■ WHAT IS REQUIRED ■
Reproduce the listing exactly. Omit pictures.
/---
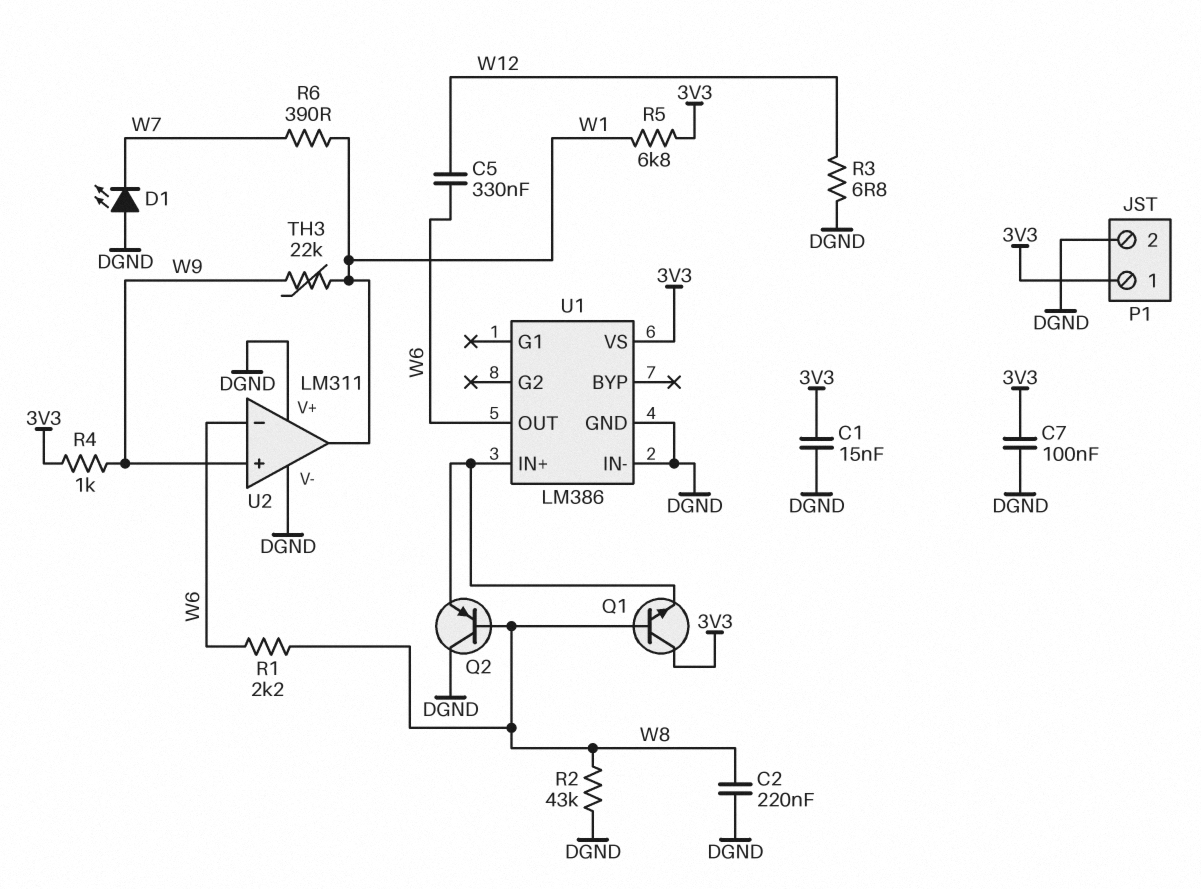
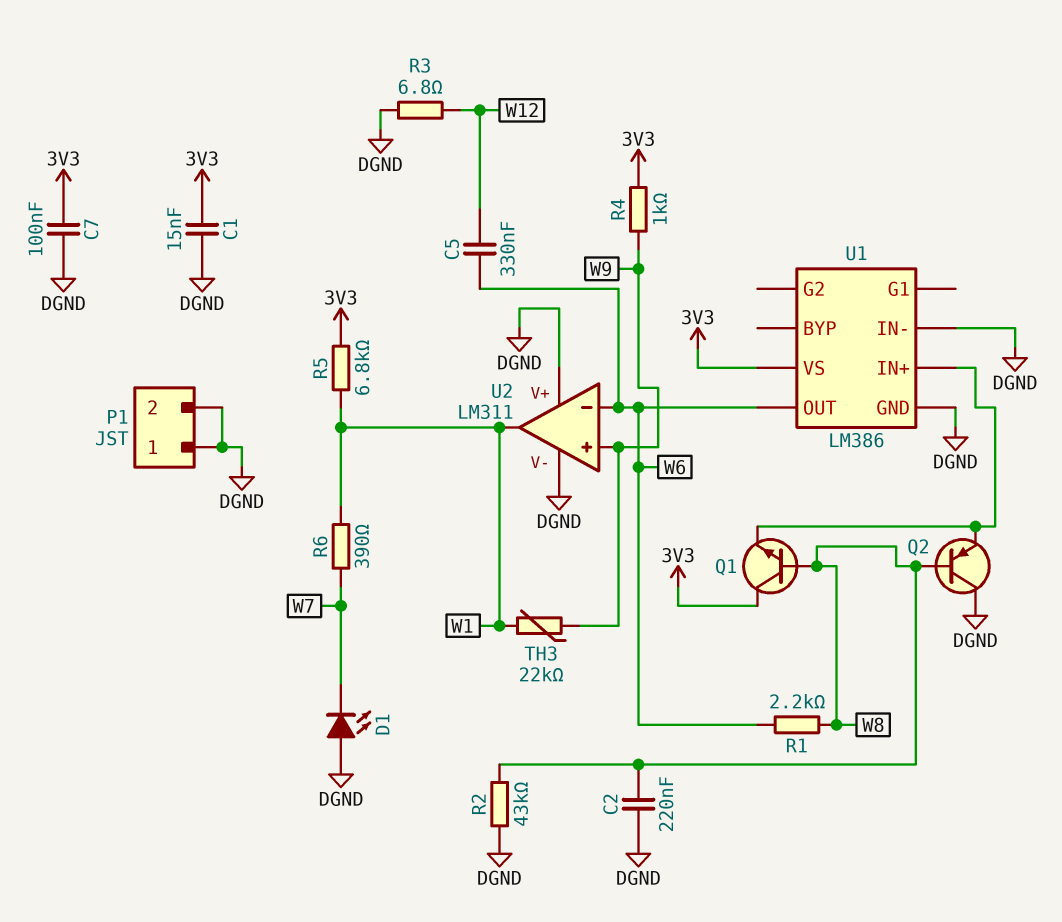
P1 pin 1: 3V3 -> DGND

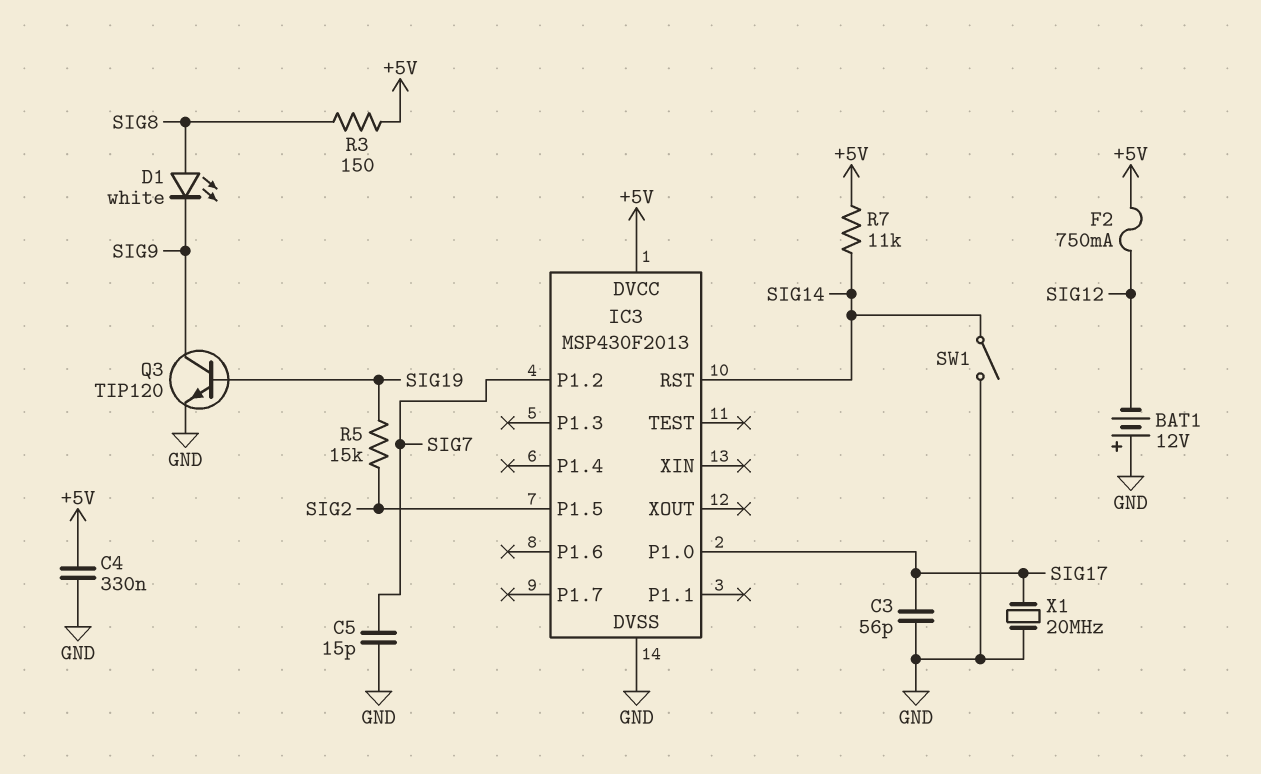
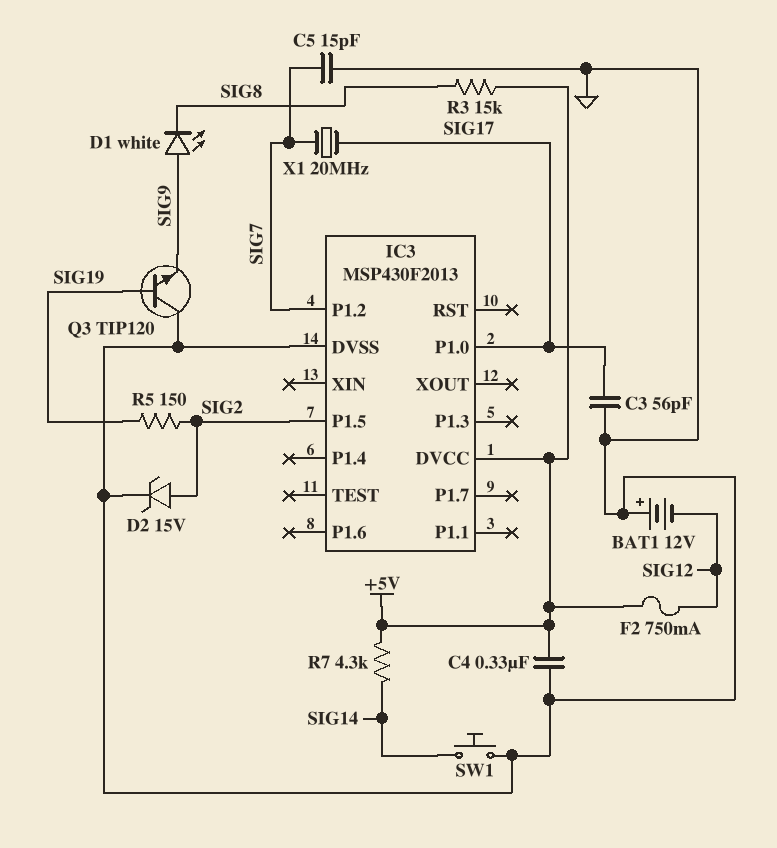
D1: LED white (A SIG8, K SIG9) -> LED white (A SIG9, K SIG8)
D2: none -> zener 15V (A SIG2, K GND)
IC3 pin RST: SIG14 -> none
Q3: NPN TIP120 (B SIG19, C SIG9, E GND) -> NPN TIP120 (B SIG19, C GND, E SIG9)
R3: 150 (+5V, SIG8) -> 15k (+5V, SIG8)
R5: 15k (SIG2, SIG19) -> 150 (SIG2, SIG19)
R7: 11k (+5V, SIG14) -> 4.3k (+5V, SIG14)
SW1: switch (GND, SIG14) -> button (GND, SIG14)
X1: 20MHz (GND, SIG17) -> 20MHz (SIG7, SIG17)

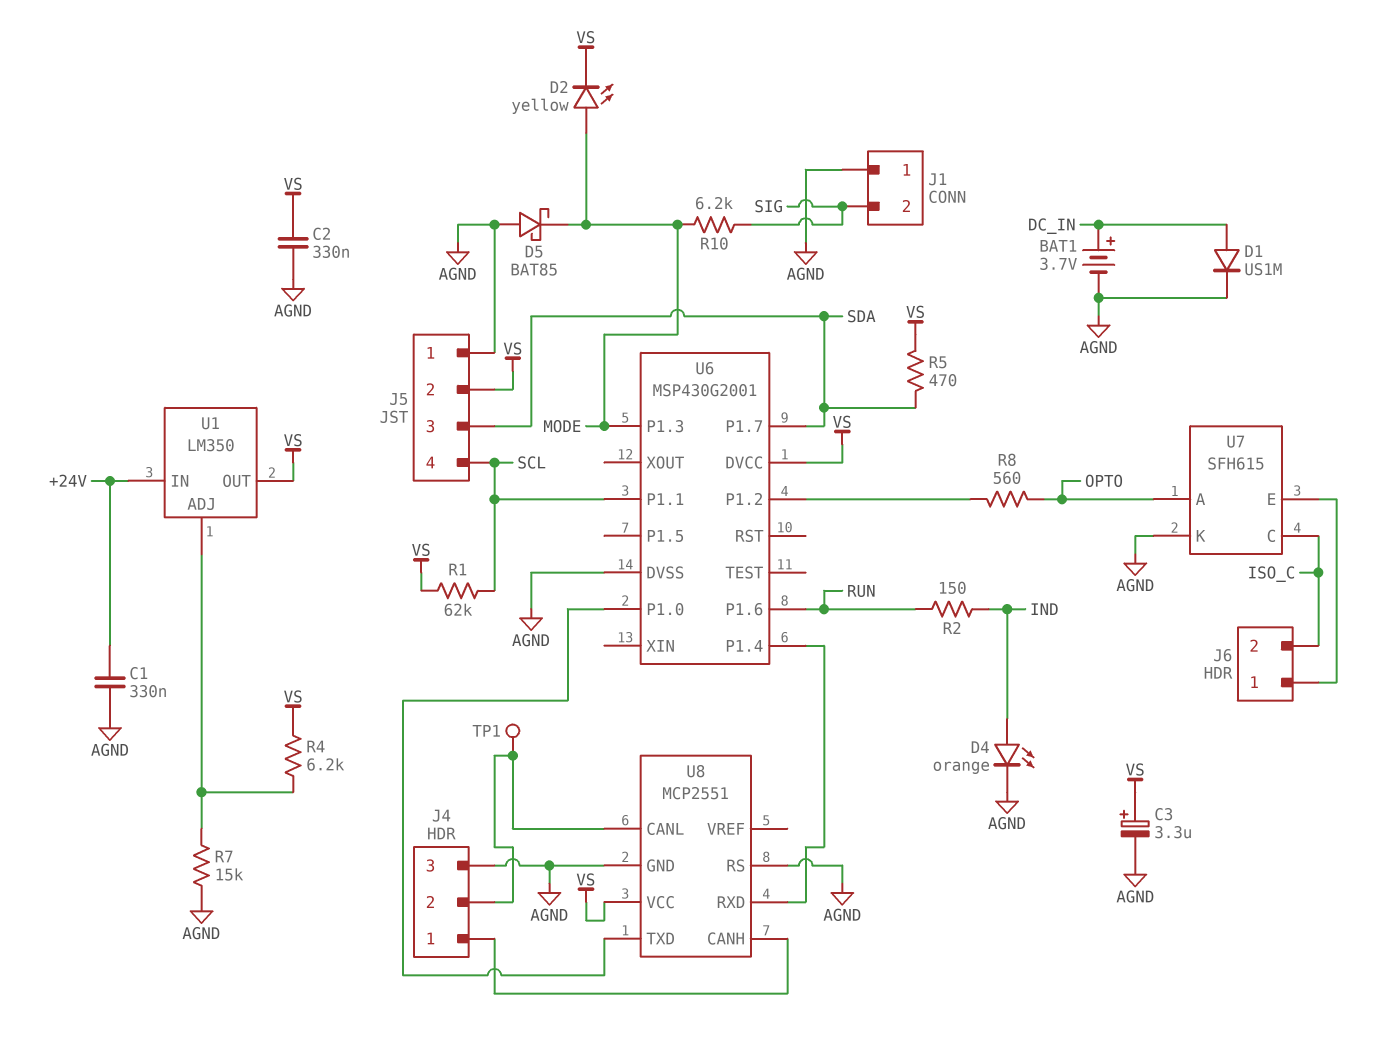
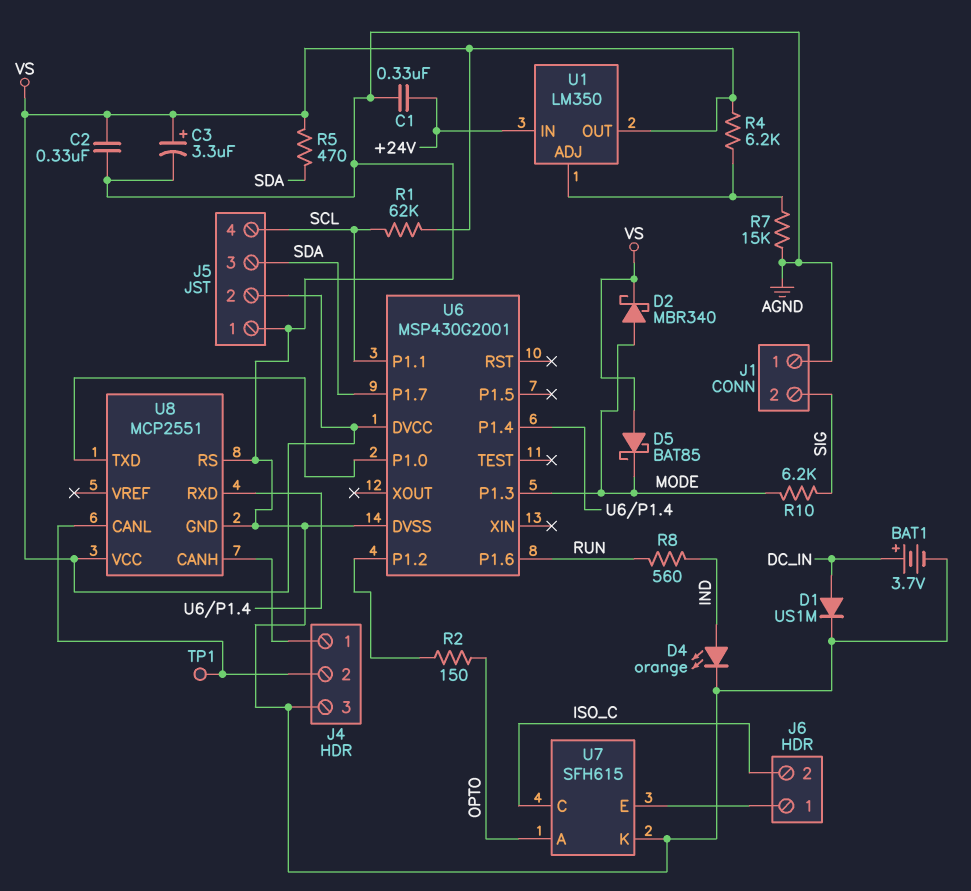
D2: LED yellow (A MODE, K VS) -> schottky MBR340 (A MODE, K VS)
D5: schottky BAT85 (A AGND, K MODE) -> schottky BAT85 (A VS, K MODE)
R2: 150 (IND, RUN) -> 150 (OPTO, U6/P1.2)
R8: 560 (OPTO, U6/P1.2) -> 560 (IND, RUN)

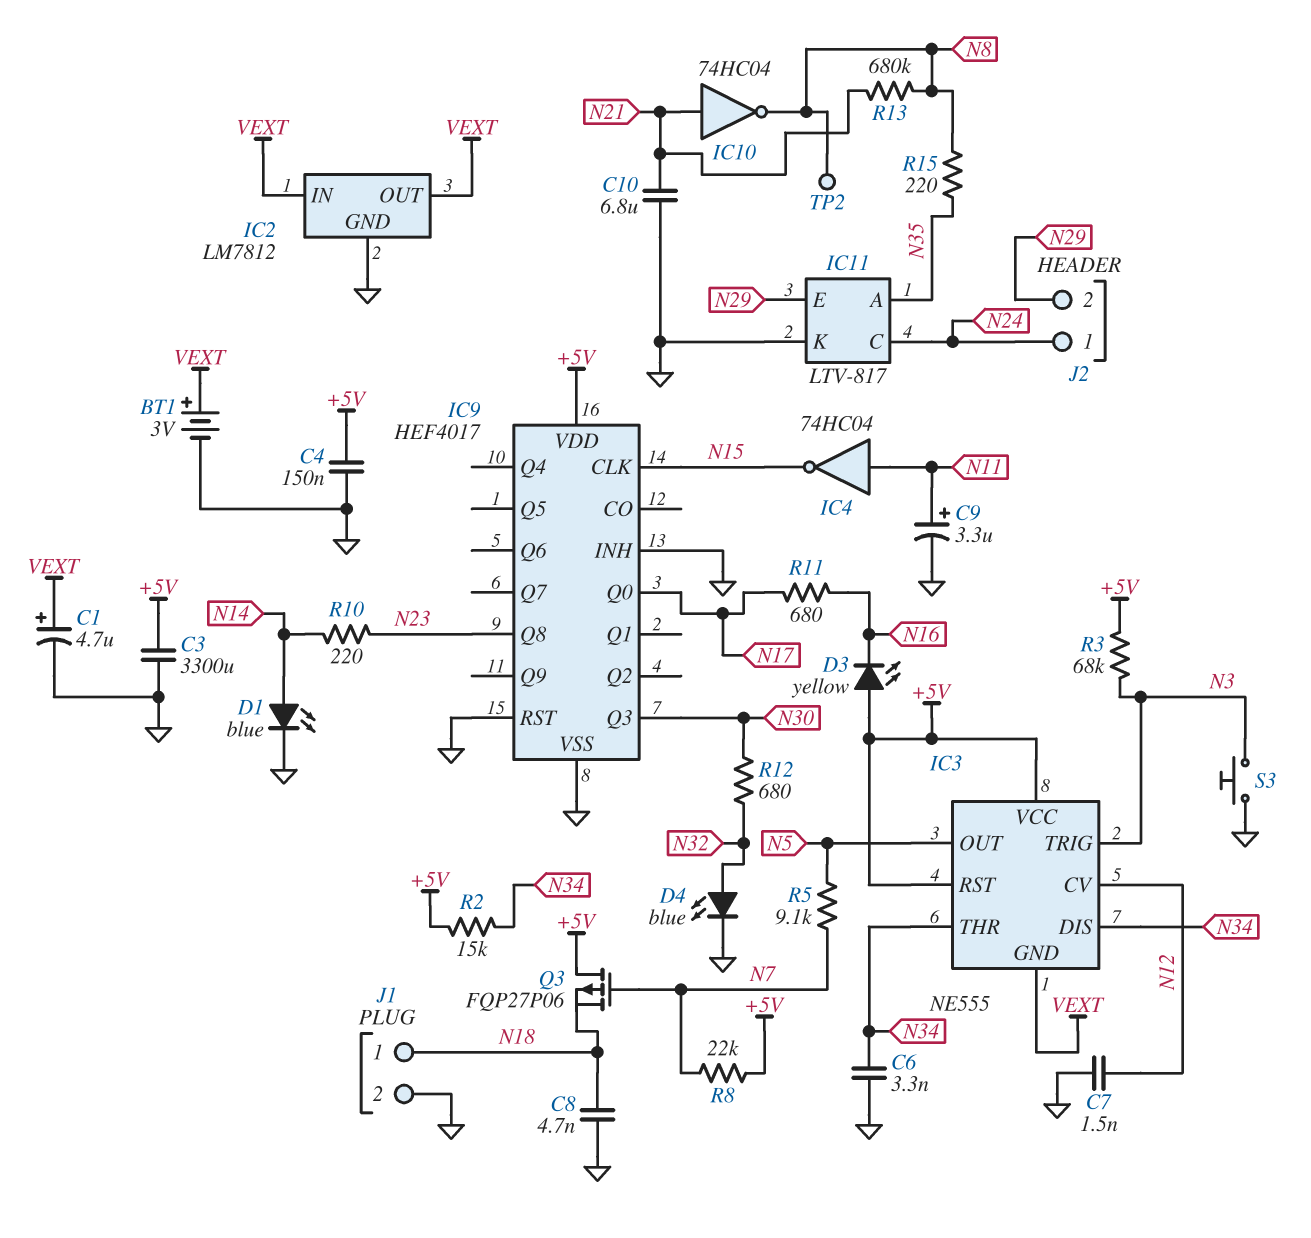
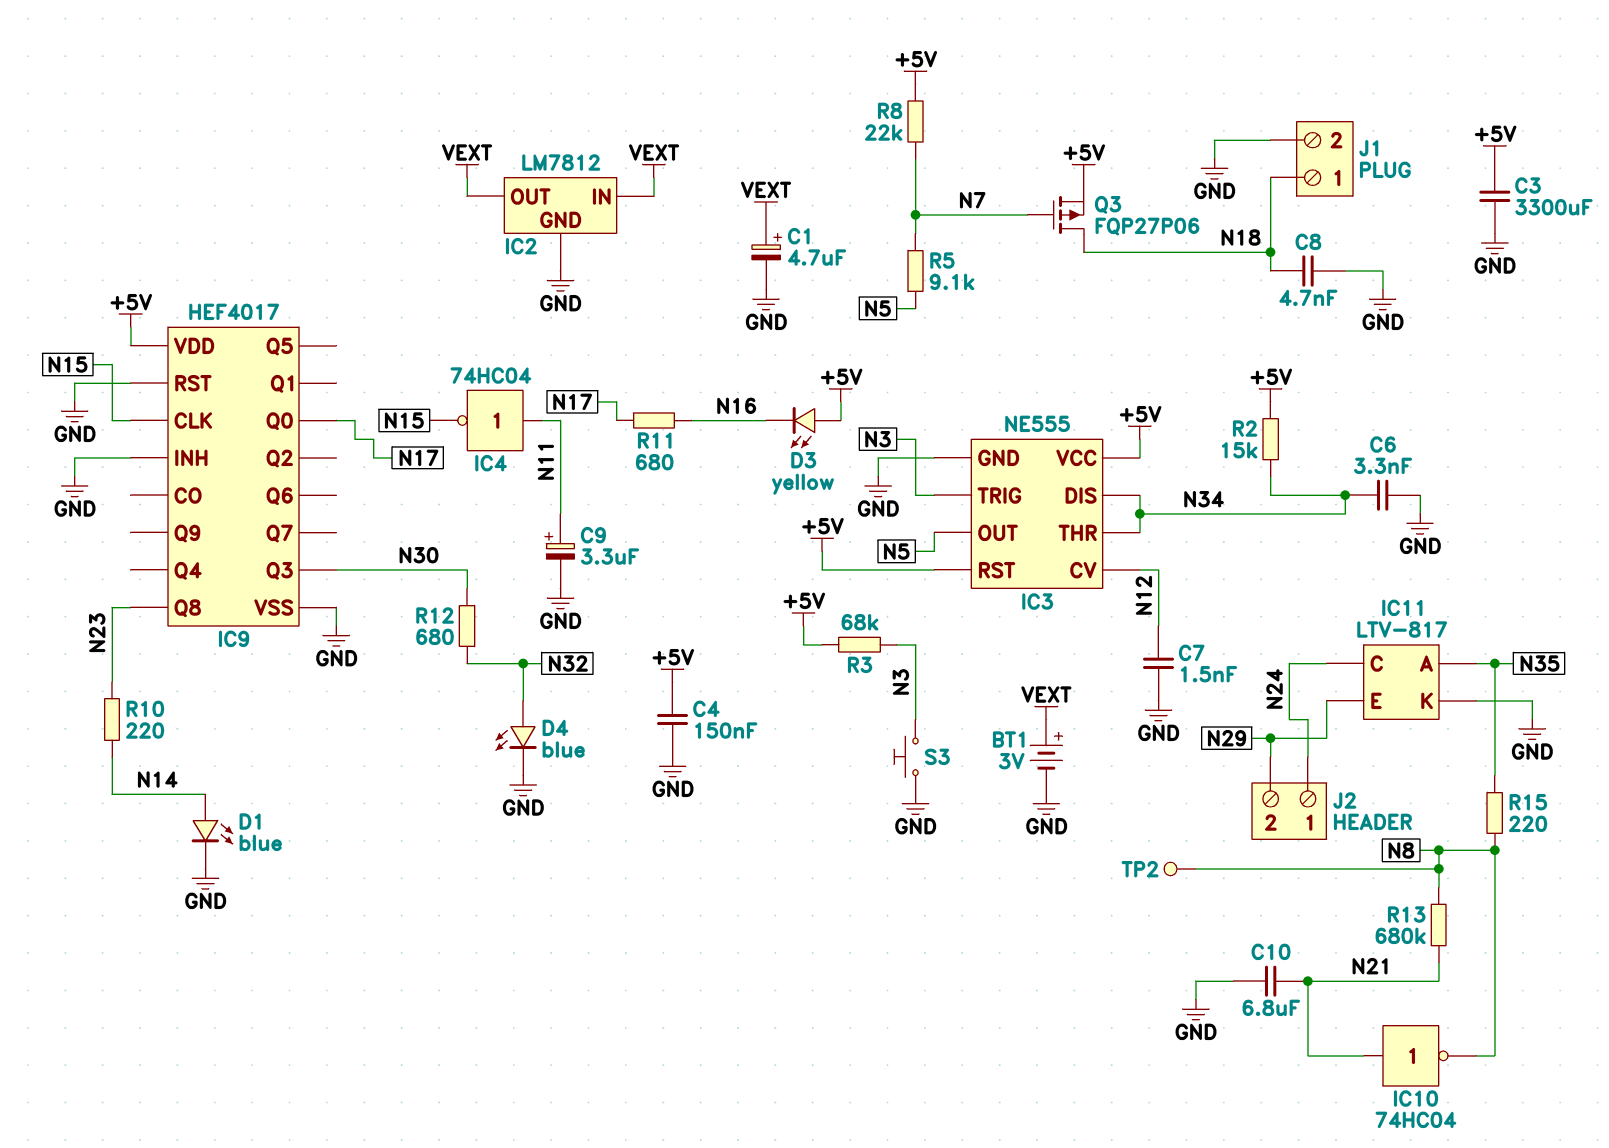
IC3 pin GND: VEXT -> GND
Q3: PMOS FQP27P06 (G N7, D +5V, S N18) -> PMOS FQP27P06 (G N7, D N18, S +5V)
\---
■ ANSWER TO THIS EXERCISE ■
P1 pin 1: 3V3 -> DGND

D1: LED white (A SIG8, K SIG9) -> LED white (A SIG9, K SIG8)
D2: none -> zener 15V (A SIG2, K GND)
IC3 pin RST: SIG14 -> none
Q3: NPN TIP120 (B SIG19, C SIG9, E GND) -> NPN TIP120 (B SIG19, C GND, E SIG9)
R3: 150 (+5V, SIG8) -> 15k (+5V, SIG8)
R5: 15k (SIG2, SIG19) -> 150 (SIG2, SIG19)
R7: 11k (+5V, SIG14) -> 4.3k (+5V, SIG14)
SW1: switch (GND, SIG14) -> button (GND, SIG14)
X1: 20MHz (GND, SIG17) -> 20MHz (SIG7, SIG17)

D2: LED yellow (A MODE, K VS) -> schottky MBR340 (A MODE, K VS)
D5: schottky BAT85 (A AGND, K MODE) -> schottky BAT85 (A VS, K MODE)
R2: 150 (IND, RUN) -> 150 (OPTO, U6/P1.2)
R8: 560 (OPTO, U6/P1.2) -> 560 (IND, RUN)

IC3 pin GND: VEXT -> GND
Q3: PMOS FQP27P06 (G N7, D +5V, S N18) -> PMOS FQP27P06 (G N7, D N18, S +5V)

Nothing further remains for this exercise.